--- Start ---
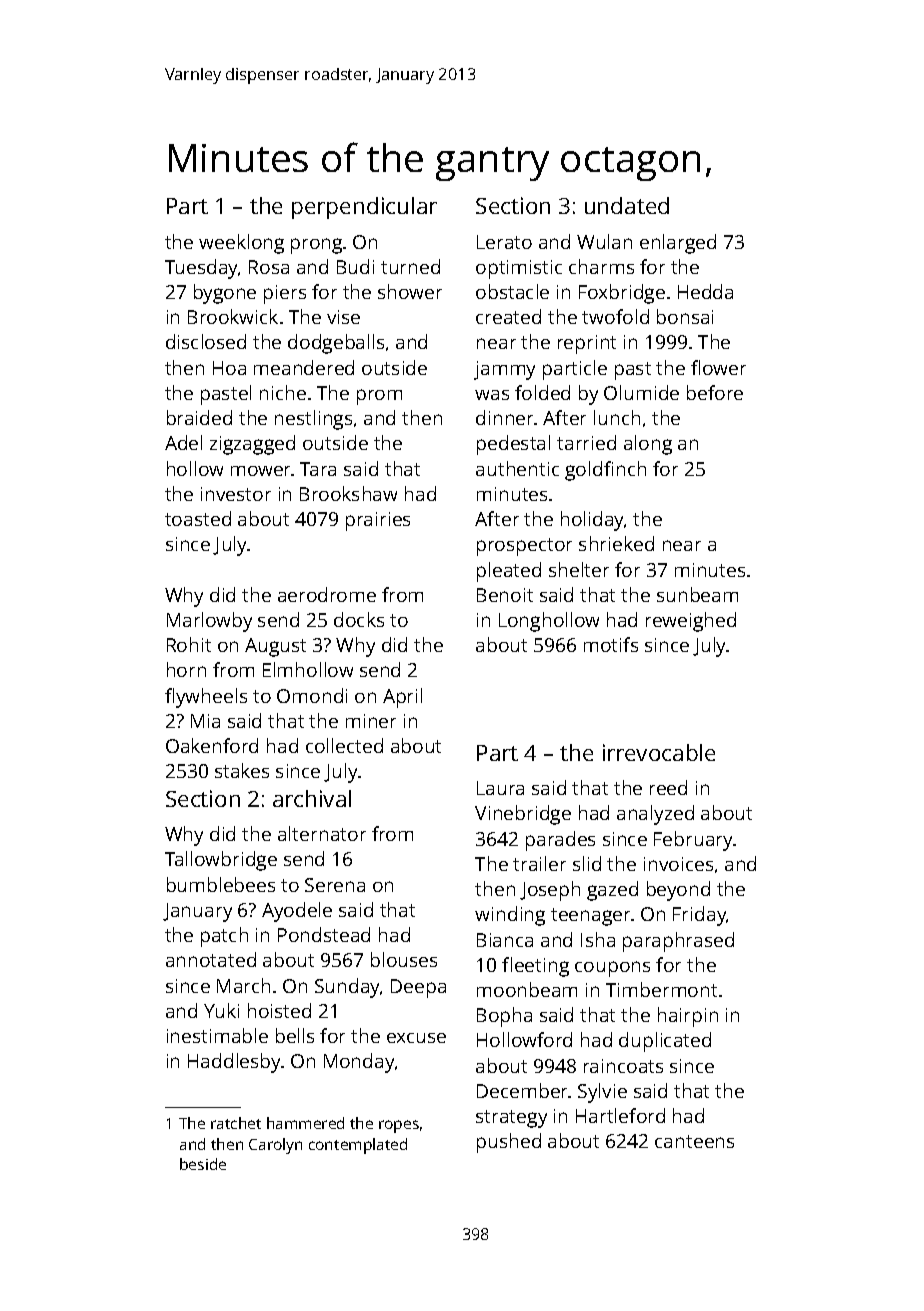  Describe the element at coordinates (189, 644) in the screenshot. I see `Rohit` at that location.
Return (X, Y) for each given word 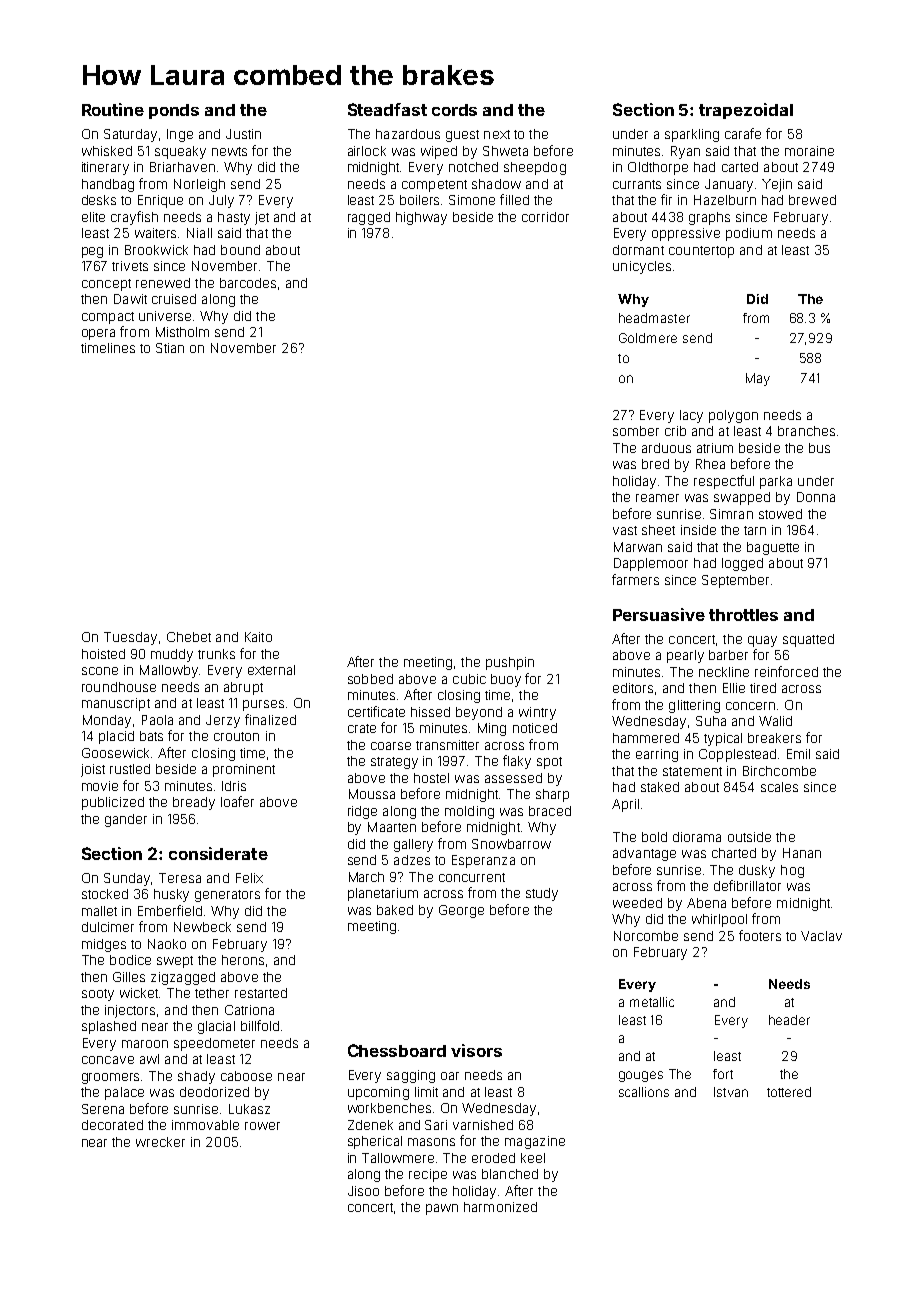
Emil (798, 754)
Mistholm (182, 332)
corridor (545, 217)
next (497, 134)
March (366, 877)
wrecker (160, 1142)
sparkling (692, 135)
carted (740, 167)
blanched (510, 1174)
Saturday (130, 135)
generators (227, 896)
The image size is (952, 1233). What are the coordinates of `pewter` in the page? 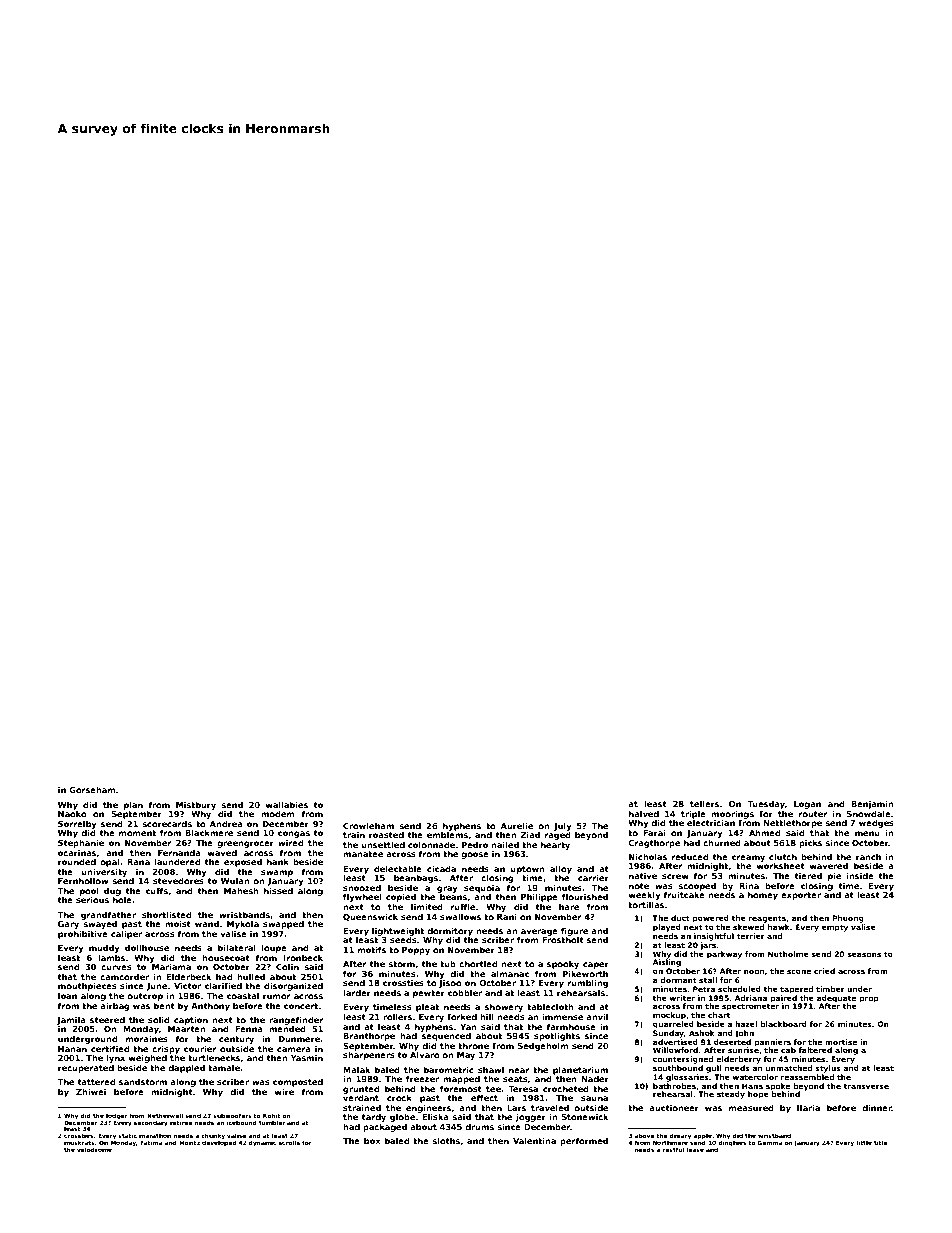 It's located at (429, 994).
--- End ---
-- OBJECTIVE --
Give the data from its first line through the line containing "sparkling (692, 135)" as a Markdown table with the columns Row and Line, one numbered row per line. Omit blank lines and leave out the pictures.

-- WORKED SOLUTION --
| Row | Line |
|---|---|
| 1 |   Describe the element at coordinates (189, 644) in the screenshot. I see `Rohit` at that location. |
| 2 | Return (X, Y) for each given word  |
| 3 | Emil (798, 754) |
| 4 | Mistholm (182, 332) |
| 5 | corridor (545, 217) |
| 6 | next (497, 134) |
| 7 | March (366, 877) |
| 8 | wrecker (160, 1142) |
| 9 | sparkling (692, 135) |